*Working data*:
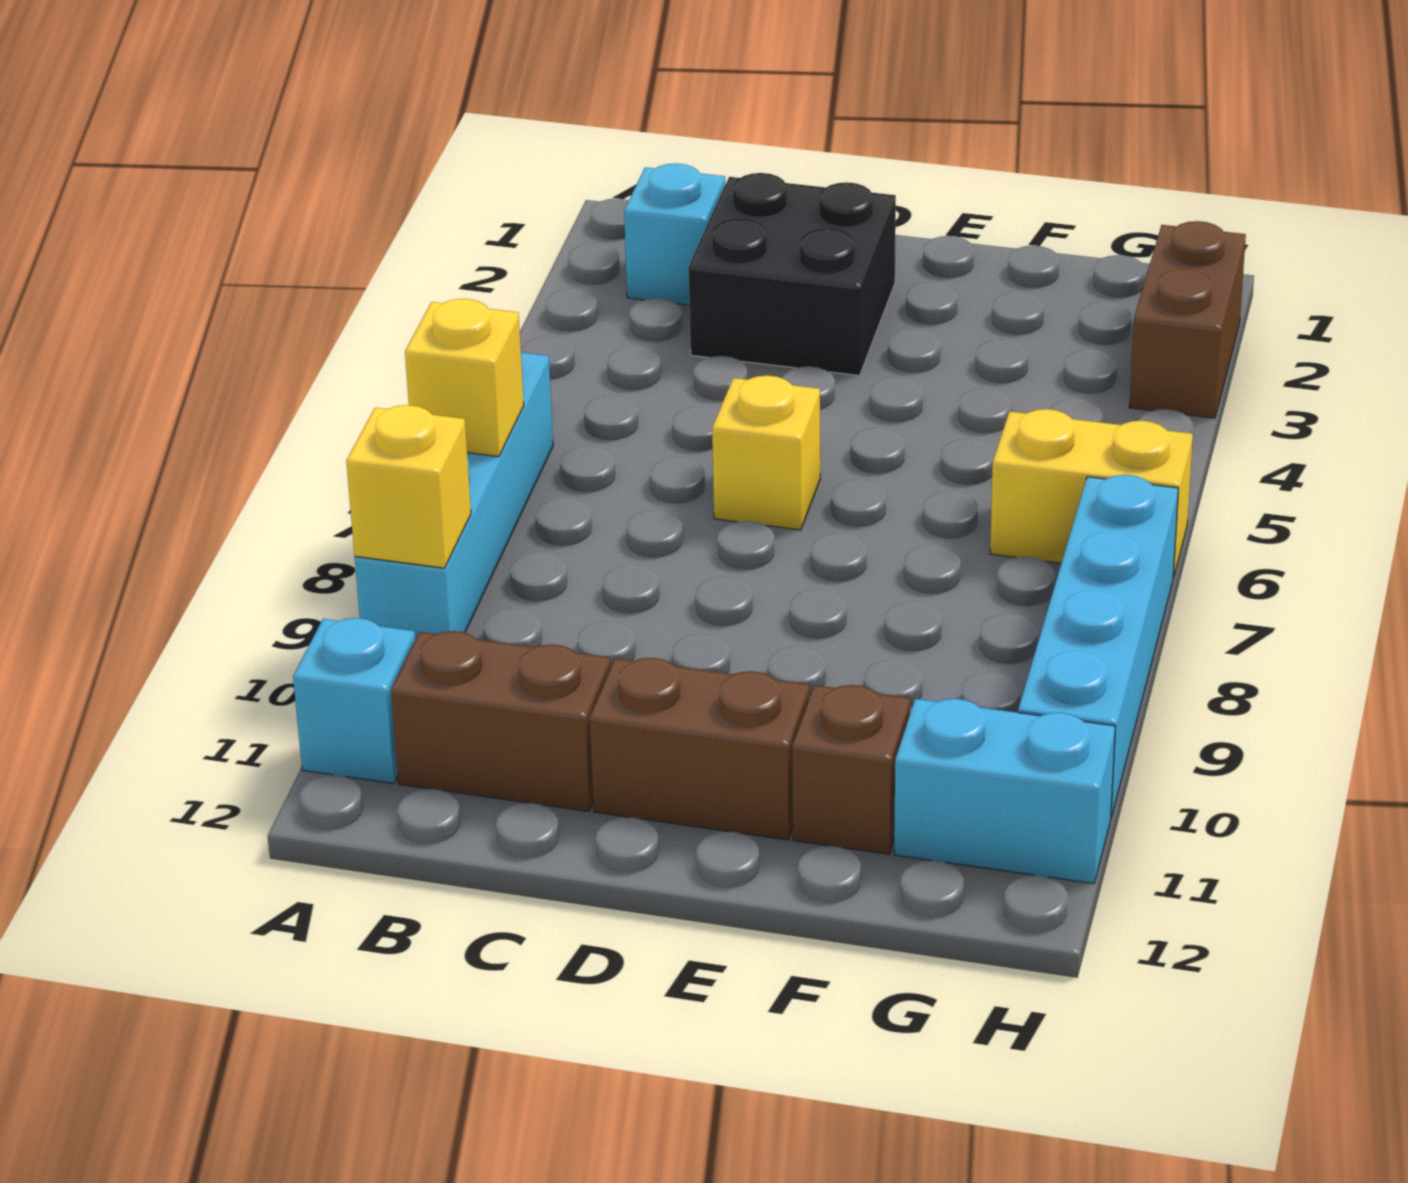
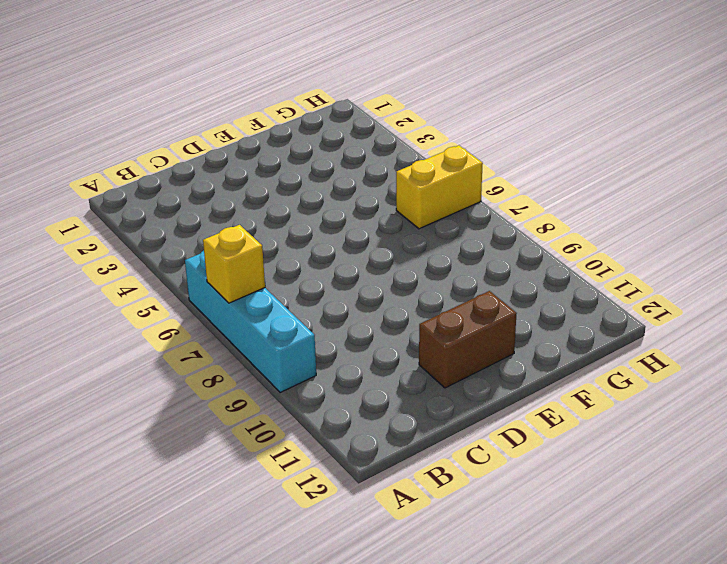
none -> cyan brick A11 level 1
none -> cyan brick B2 level 1
none -> brown brick B11:C11 level 1

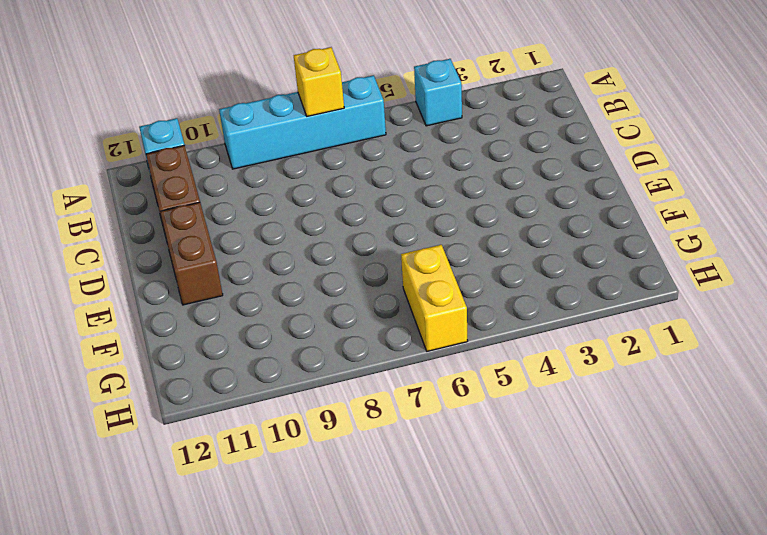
cyan brick A4 level 1 -> cyan brick B2 level 1
none -> black brick C2:D3 level 1
none -> yellow brick D6 level 1
none -> brown brick F11 level 1

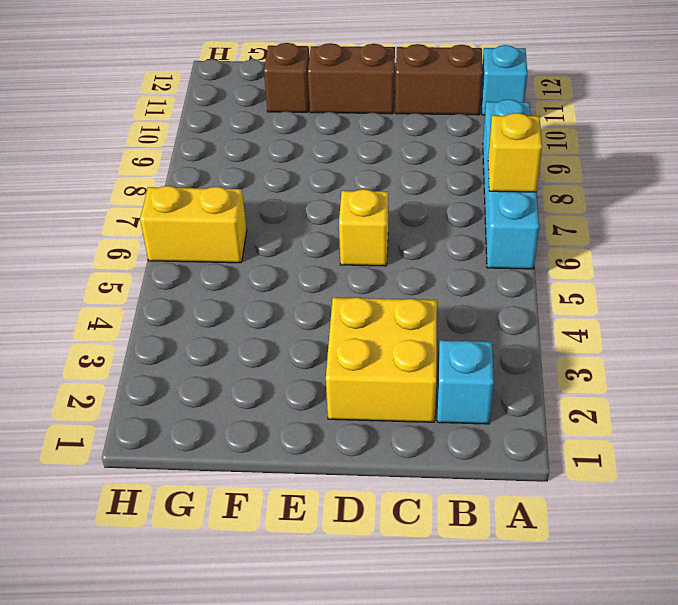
yellow brick C2:D3 level 1 -> black brick C2:D3 level 1
none -> cyan brick G11:H11 level 1
none -> brown brick H2:H3 level 1
none -> cyan brick H7:H10 level 1

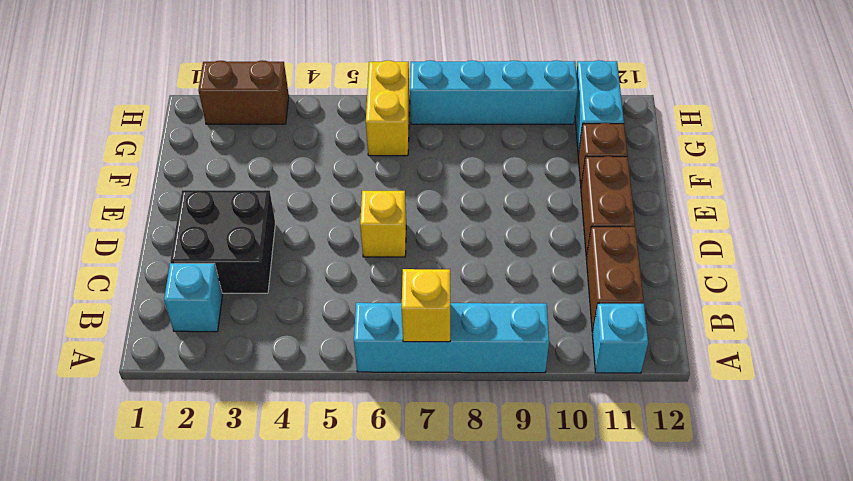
none -> yellow brick A9 level 2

*Exercise directions*: What you print must be exactly the lines from the one containing "none -> brown brick H2:H3 level 1" through the last line of the material, and no pictures.

*Answer to this task*:
none -> brown brick H2:H3 level 1
none -> cyan brick H7:H10 level 1

none -> yellow brick A9 level 2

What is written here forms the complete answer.